Work request: Nothing but the lines from the one containing "BT1: 1.5V (plus NET8, minus GND) -> none" to the end of the records that follow should be transcribed, each exactly, with the pictures left out.

(Dataset entries)
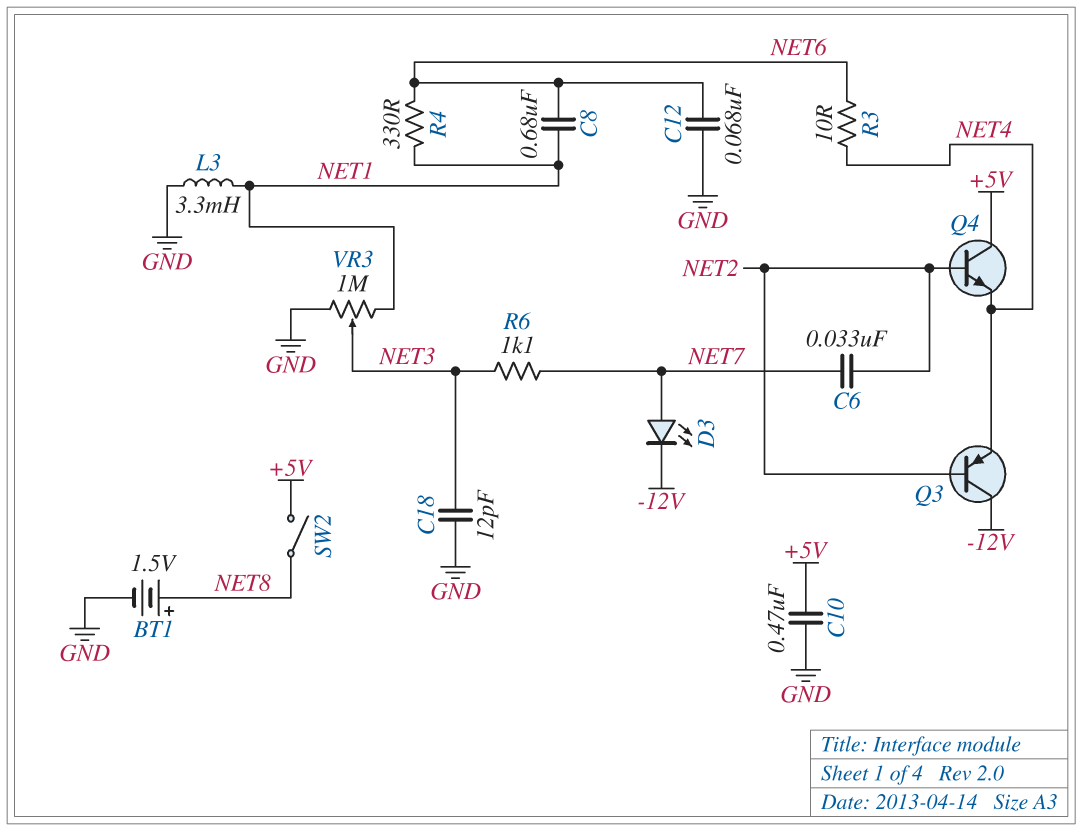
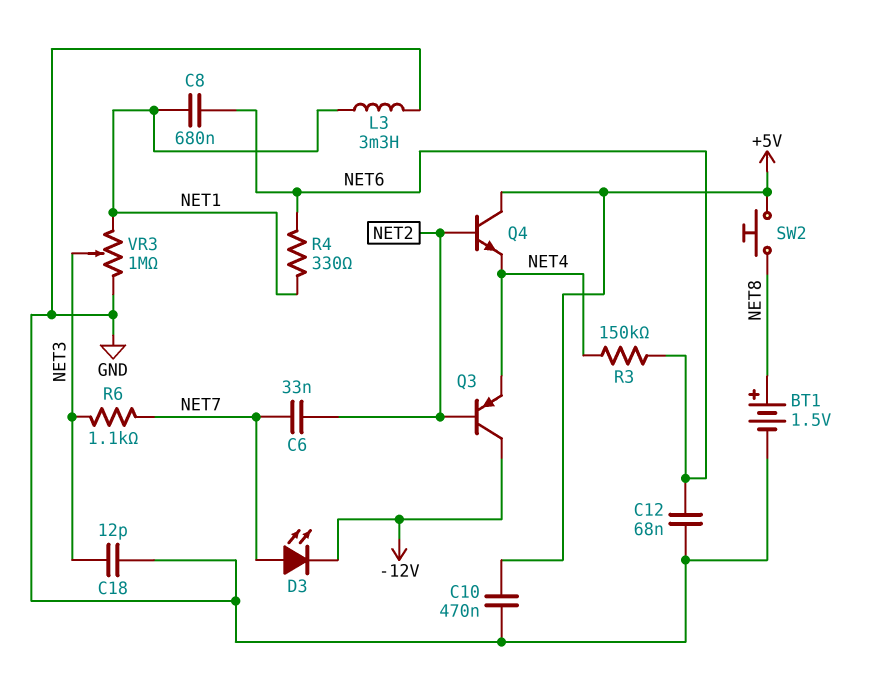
R3: 10 (NET4, NET6) -> 150k (NET4, NET6)
SW2: switch (+5V, NET8) -> button (+5V, NET8)

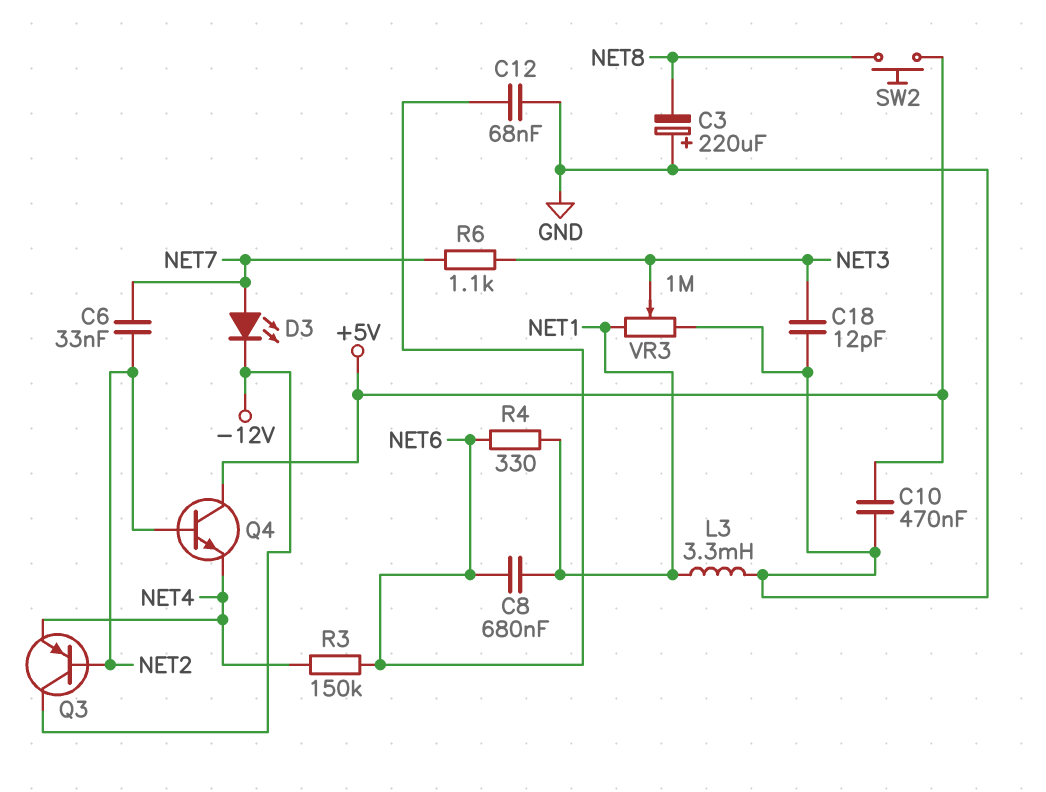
BT1: 1.5V (plus NET8, minus GND) -> none
C3: none -> 220uF (plus GND, minus NET8)

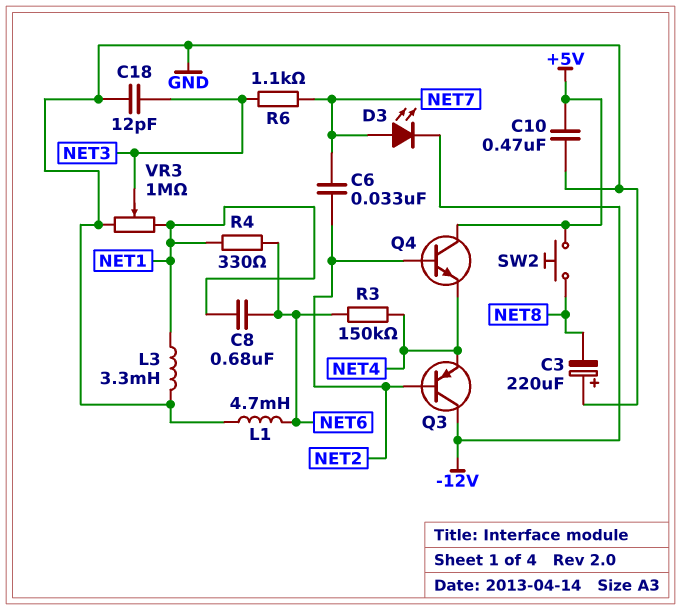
C12: 68nF (GND, NET6) -> none
L1: none -> 4.7mH (GND, NET6)

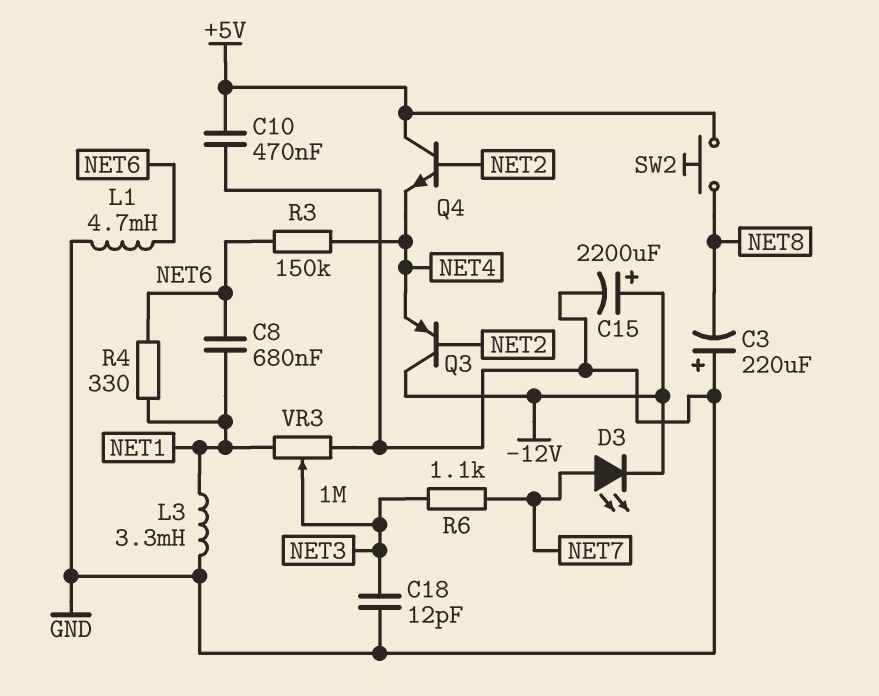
C6: 33nF (NET2, NET7) -> none
C15: none -> 2200uF (plus -12V, minus GND)

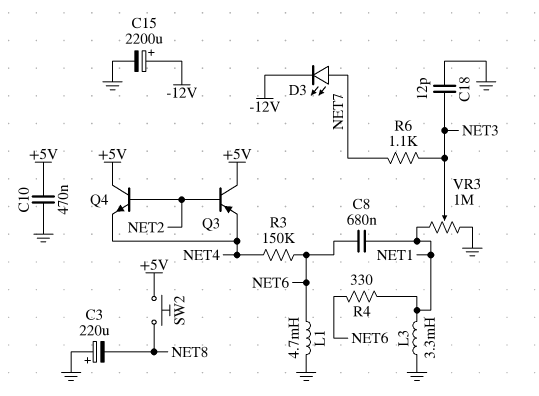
Q3: PNP (B NET2, C -12V, E NET4) -> PNP (B NET2, C +5V, E NET4)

Exercise solution:
BT1: 1.5V (plus NET8, minus GND) -> none
C3: none -> 220uF (plus GND, minus NET8)

C12: 68nF (GND, NET6) -> none
L1: none -> 4.7mH (GND, NET6)

C6: 33nF (NET2, NET7) -> none
C15: none -> 2200uF (plus -12V, minus GND)

Q3: PNP (B NET2, C -12V, E NET4) -> PNP (B NET2, C +5V, E NET4)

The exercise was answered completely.